Coordinate-based object records
------------------------------------

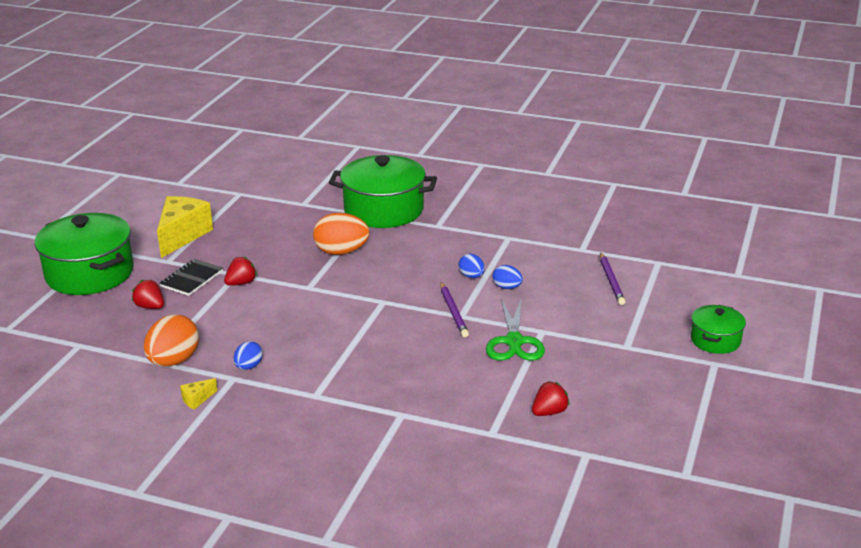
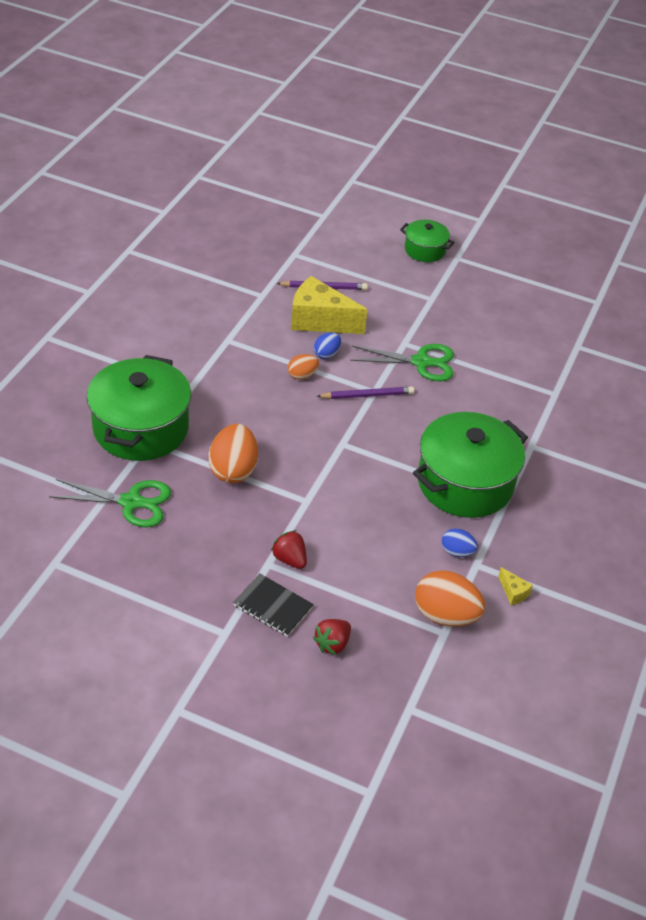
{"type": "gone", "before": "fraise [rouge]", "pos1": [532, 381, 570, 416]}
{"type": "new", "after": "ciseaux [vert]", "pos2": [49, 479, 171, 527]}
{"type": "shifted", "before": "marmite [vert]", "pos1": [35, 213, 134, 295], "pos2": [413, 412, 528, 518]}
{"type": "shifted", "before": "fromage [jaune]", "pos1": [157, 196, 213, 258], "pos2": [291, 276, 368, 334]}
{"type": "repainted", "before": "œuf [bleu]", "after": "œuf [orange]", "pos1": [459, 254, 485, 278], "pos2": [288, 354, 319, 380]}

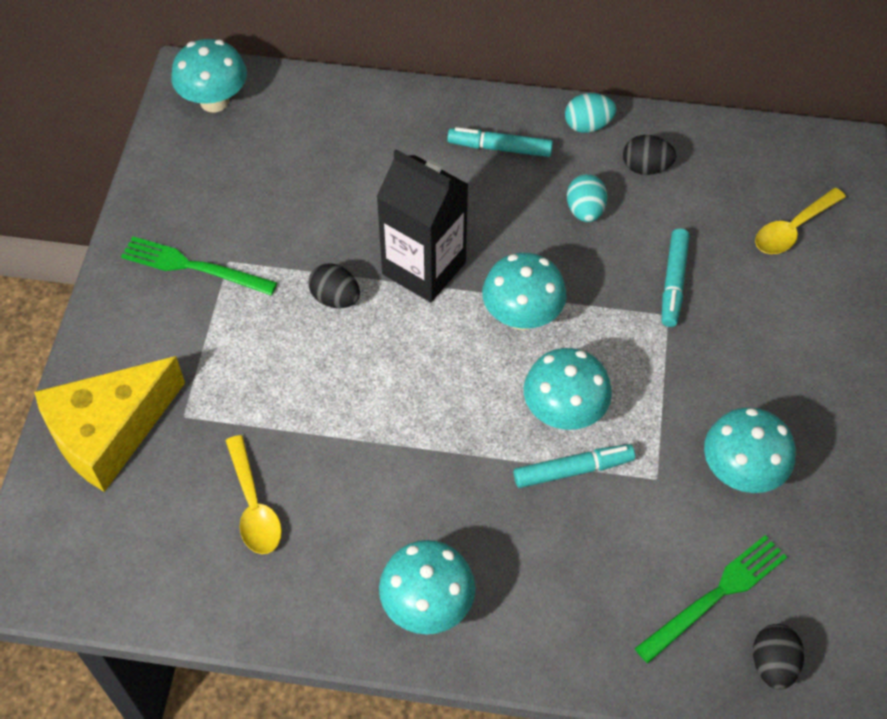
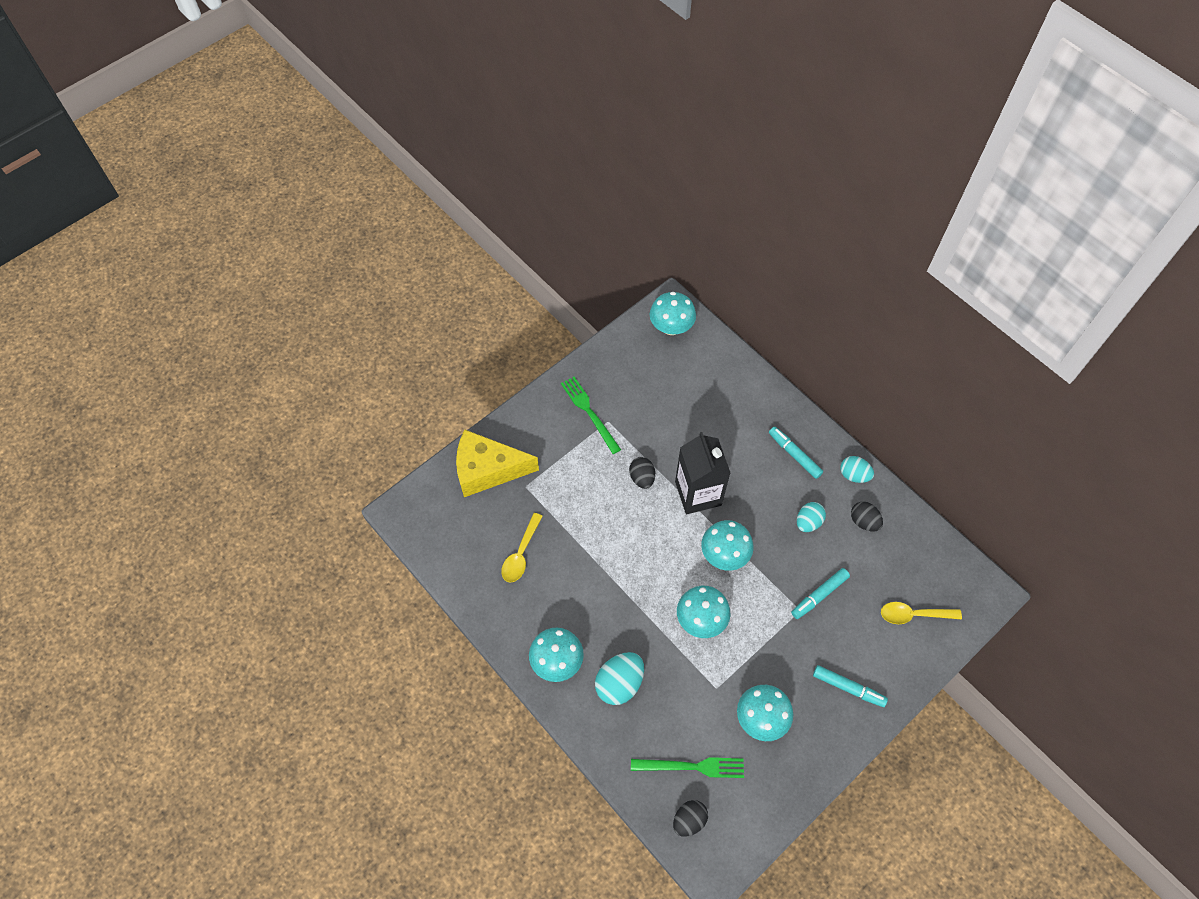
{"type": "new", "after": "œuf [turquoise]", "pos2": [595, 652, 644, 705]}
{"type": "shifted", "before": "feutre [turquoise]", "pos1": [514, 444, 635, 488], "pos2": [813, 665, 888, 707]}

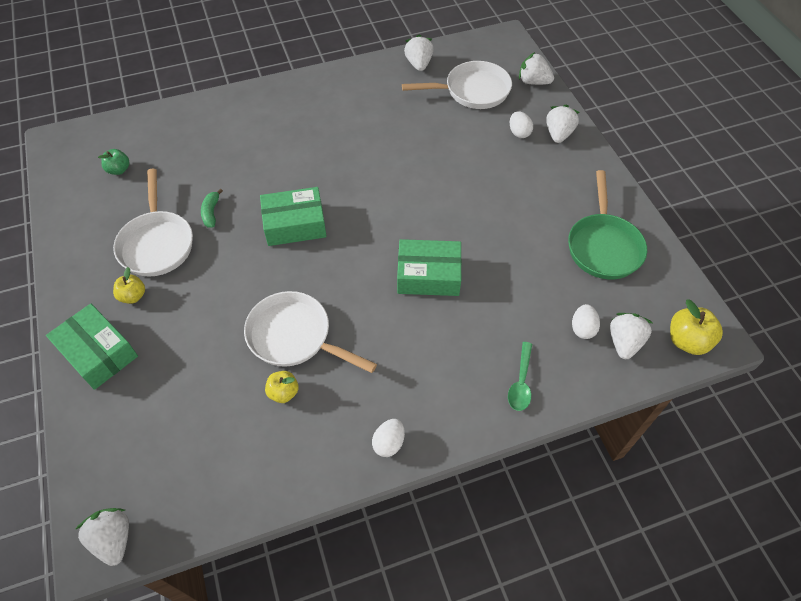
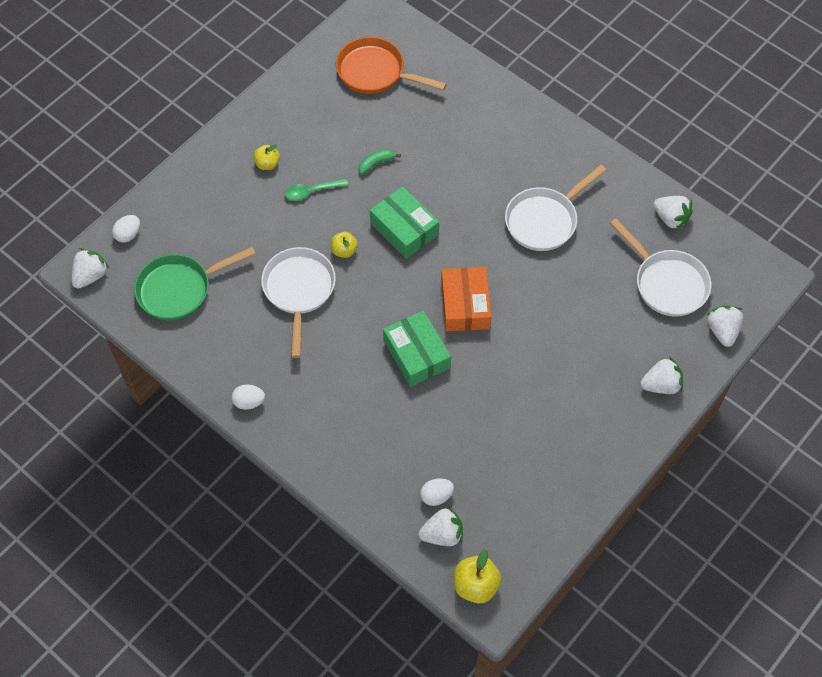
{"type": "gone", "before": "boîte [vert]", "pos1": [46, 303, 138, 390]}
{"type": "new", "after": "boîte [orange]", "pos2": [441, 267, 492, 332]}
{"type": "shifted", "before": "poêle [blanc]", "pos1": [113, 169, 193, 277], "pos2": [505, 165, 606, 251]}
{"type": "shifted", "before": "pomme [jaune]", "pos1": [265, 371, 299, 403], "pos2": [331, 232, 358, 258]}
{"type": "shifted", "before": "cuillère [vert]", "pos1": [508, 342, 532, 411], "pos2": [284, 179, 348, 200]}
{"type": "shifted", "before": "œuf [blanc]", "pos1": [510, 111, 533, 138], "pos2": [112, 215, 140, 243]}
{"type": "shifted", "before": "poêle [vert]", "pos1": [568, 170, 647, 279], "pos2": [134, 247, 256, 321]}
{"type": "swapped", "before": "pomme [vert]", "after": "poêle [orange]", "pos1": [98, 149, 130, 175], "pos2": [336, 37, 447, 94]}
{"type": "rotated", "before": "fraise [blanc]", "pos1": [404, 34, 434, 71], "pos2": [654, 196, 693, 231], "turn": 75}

------------------------------------

**TASK PROMPT:**
Repeat each entry above word for word, leaving every picture out.

**OUTPUT:**
{"type": "gone", "before": "fraise [rouge]", "pos1": [532, 381, 570, 416]}
{"type": "new", "after": "ciseaux [vert]", "pos2": [49, 479, 171, 527]}
{"type": "shifted", "before": "marmite [vert]", "pos1": [35, 213, 134, 295], "pos2": [413, 412, 528, 518]}
{"type": "shifted", "before": "fromage [jaune]", "pos1": [157, 196, 213, 258], "pos2": [291, 276, 368, 334]}
{"type": "repainted", "before": "œuf [bleu]", "after": "œuf [orange]", "pos1": [459, 254, 485, 278], "pos2": [288, 354, 319, 380]}

{"type": "new", "after": "œuf [turquoise]", "pos2": [595, 652, 644, 705]}
{"type": "shifted", "before": "feutre [turquoise]", "pos1": [514, 444, 635, 488], "pos2": [813, 665, 888, 707]}

{"type": "gone", "before": "boîte [vert]", "pos1": [46, 303, 138, 390]}
{"type": "new", "after": "boîte [orange]", "pos2": [441, 267, 492, 332]}
{"type": "shifted", "before": "poêle [blanc]", "pos1": [113, 169, 193, 277], "pos2": [505, 165, 606, 251]}
{"type": "shifted", "before": "pomme [jaune]", "pos1": [265, 371, 299, 403], "pos2": [331, 232, 358, 258]}
{"type": "shifted", "before": "cuillère [vert]", "pos1": [508, 342, 532, 411], "pos2": [284, 179, 348, 200]}
{"type": "shifted", "before": "œuf [blanc]", "pos1": [510, 111, 533, 138], "pos2": [112, 215, 140, 243]}
{"type": "shifted", "before": "poêle [vert]", "pos1": [568, 170, 647, 279], "pos2": [134, 247, 256, 321]}
{"type": "swapped", "before": "pomme [vert]", "after": "poêle [orange]", "pos1": [98, 149, 130, 175], "pos2": [336, 37, 447, 94]}
{"type": "rotated", "before": "fraise [blanc]", "pos1": [404, 34, 434, 71], "pos2": [654, 196, 693, 231], "turn": 75}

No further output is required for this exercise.